◆ WHAT THIS TASK INVOLVES ◆
Scan the lines below and report each one containing "brown" by copying it.

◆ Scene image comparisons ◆
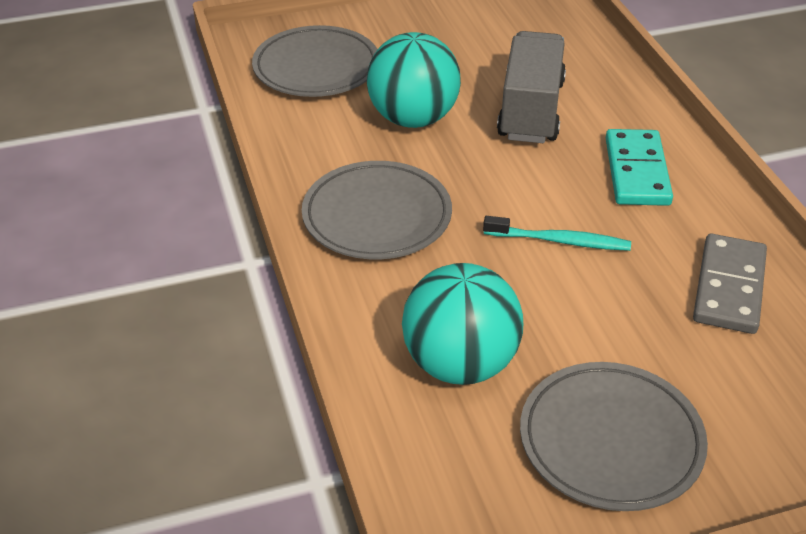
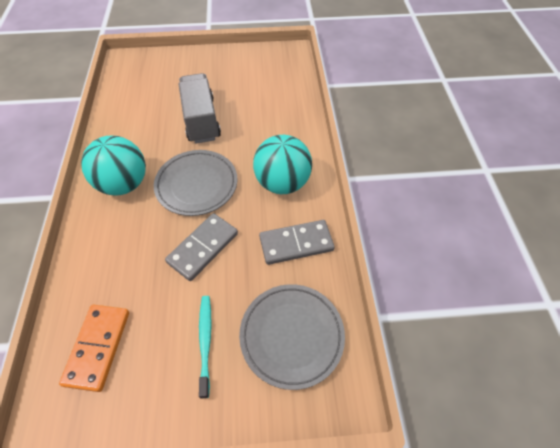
grey domino: 1 -> 2
grey plate: 3 -> 2
orange domino: 0 -> 1
turquoise domino: 1 -> 0

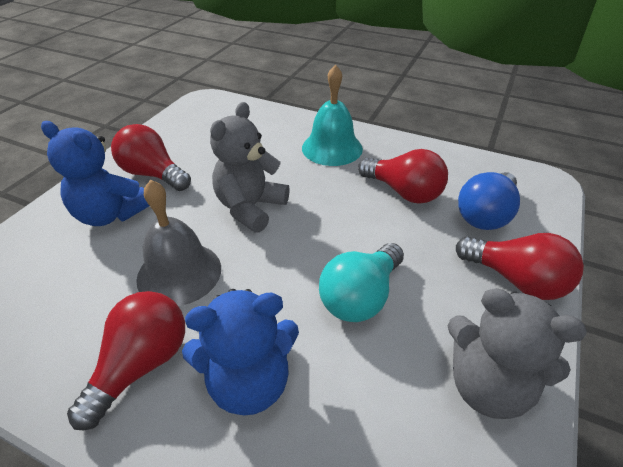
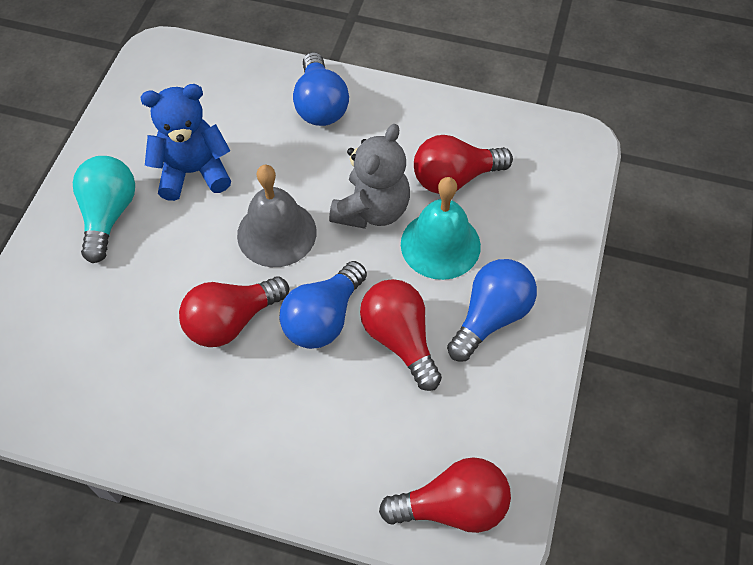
blue light bulb: 1 -> 3
blue teddy bear: 2 -> 1
grey teddy bear: 2 -> 1

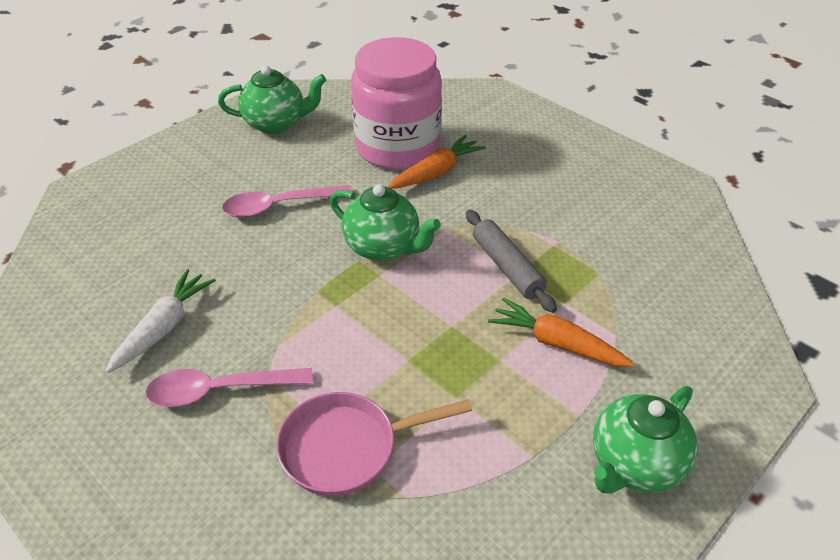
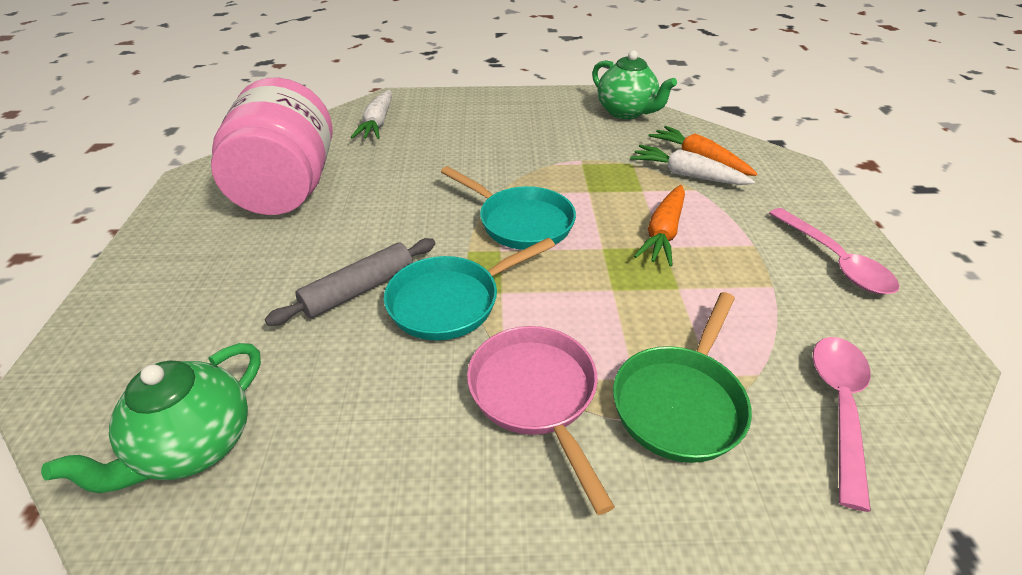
green pan: 0 -> 1
green teapot: 3 -> 2
turquoise pan: 0 -> 2
white carrot: 1 -> 2

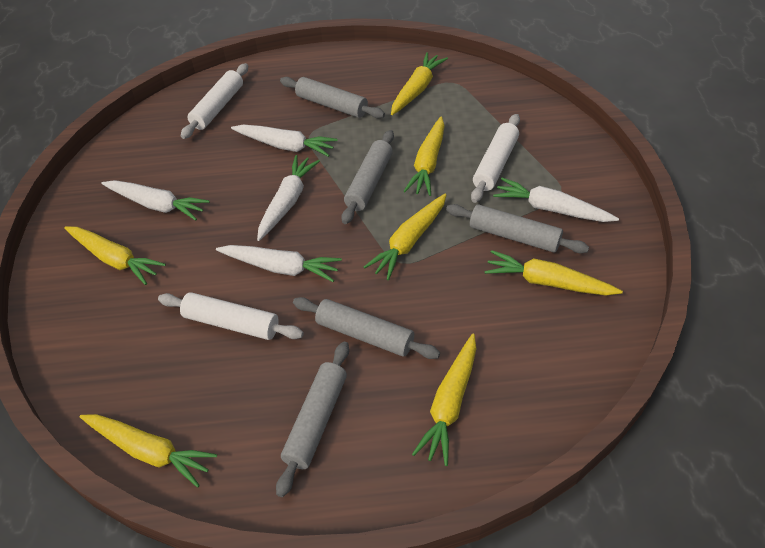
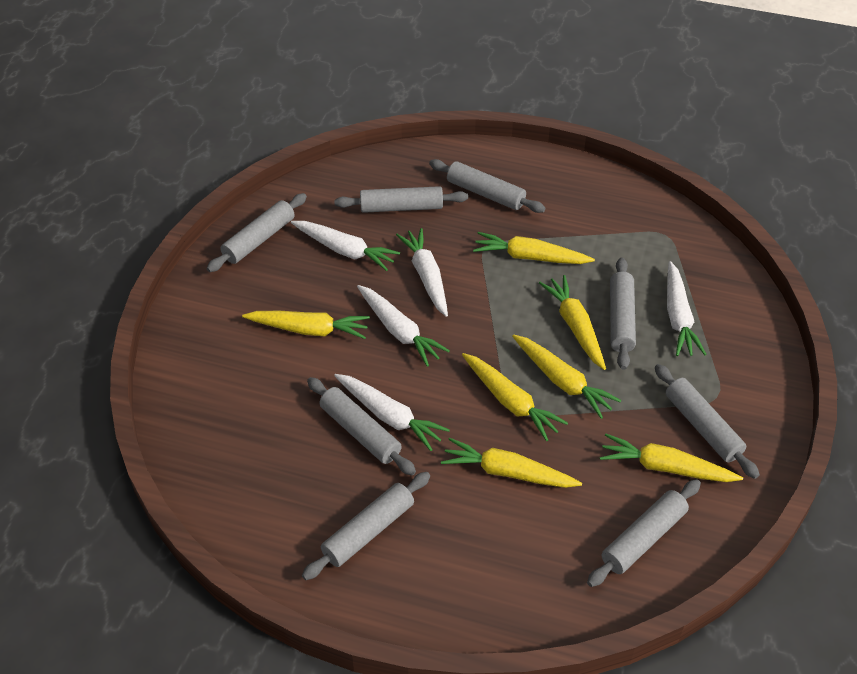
grey rolling pin: 5 -> 8
white rolling pin: 3 -> 0

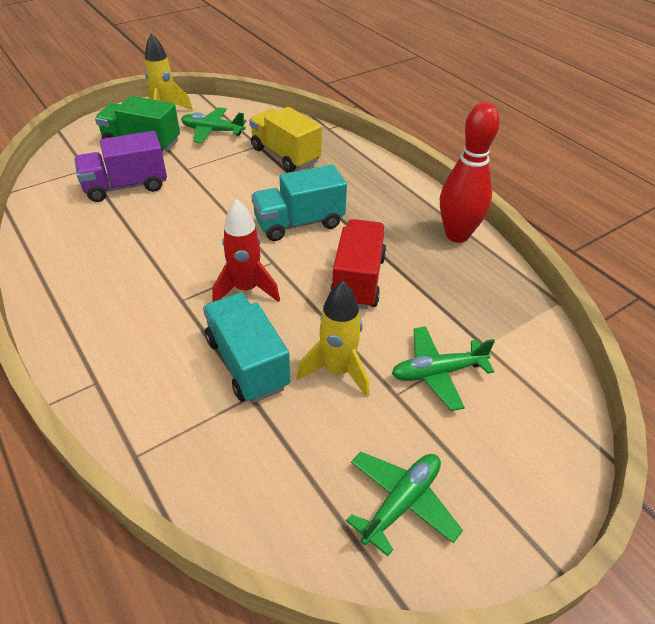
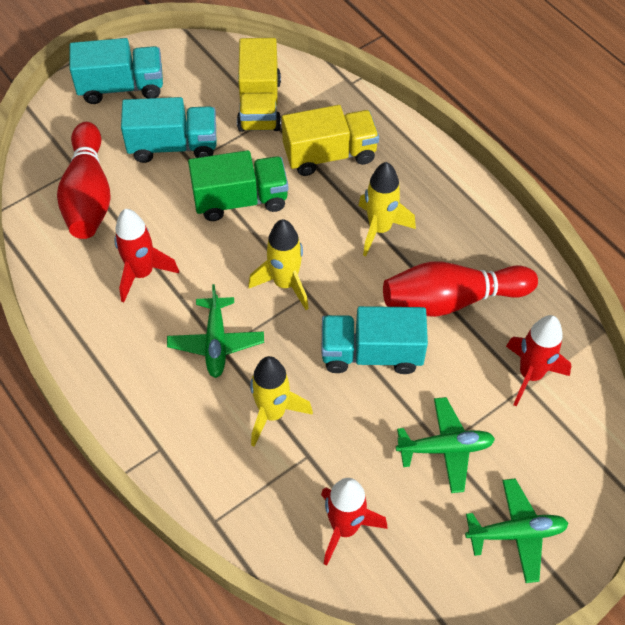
purple truck: 1 -> 0
red bowling pin: 1 -> 2
red rocket: 1 -> 3
red truck: 1 -> 0
turquoise truck: 2 -> 3
yellow rocket: 2 -> 3
yellow truck: 1 -> 2

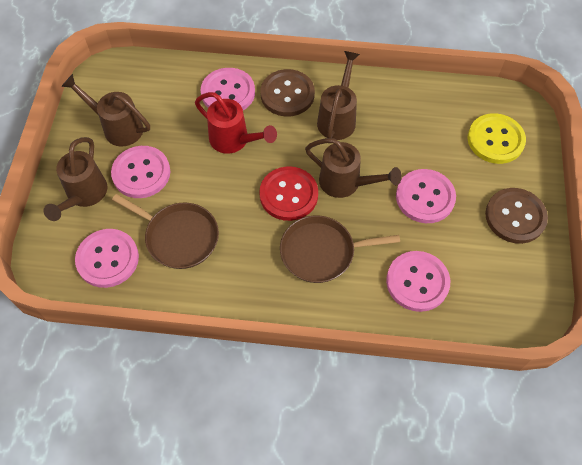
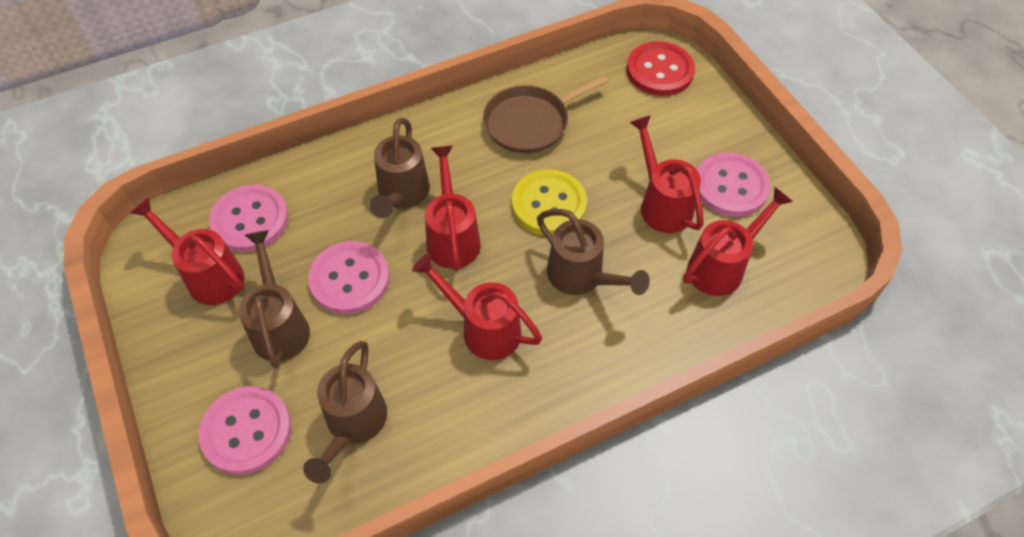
brown button: 2 -> 0
brown pan: 2 -> 1
pink button: 5 -> 4
red watering can: 1 -> 5

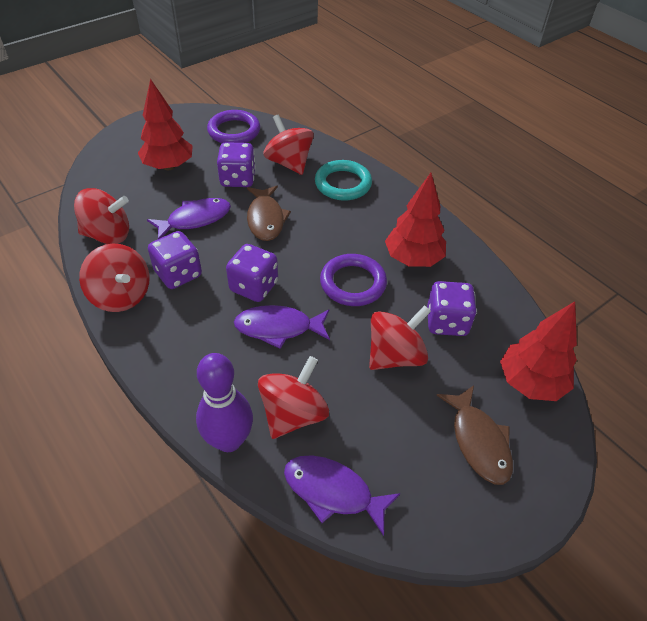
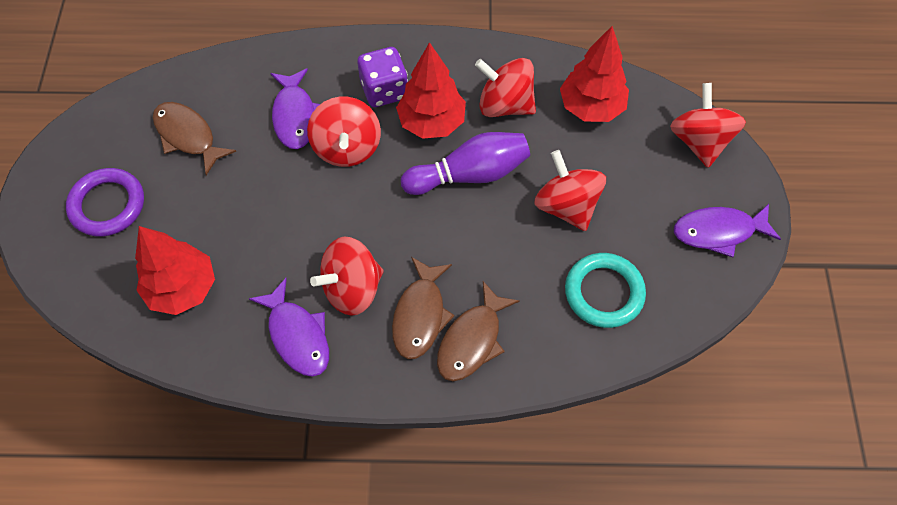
brown fish: 2 -> 3
purple dice: 4 -> 1
purple ring: 2 -> 1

◆ RESPONSE BOX ◆
brown button: 2 -> 0
brown pan: 2 -> 1
brown fish: 2 -> 3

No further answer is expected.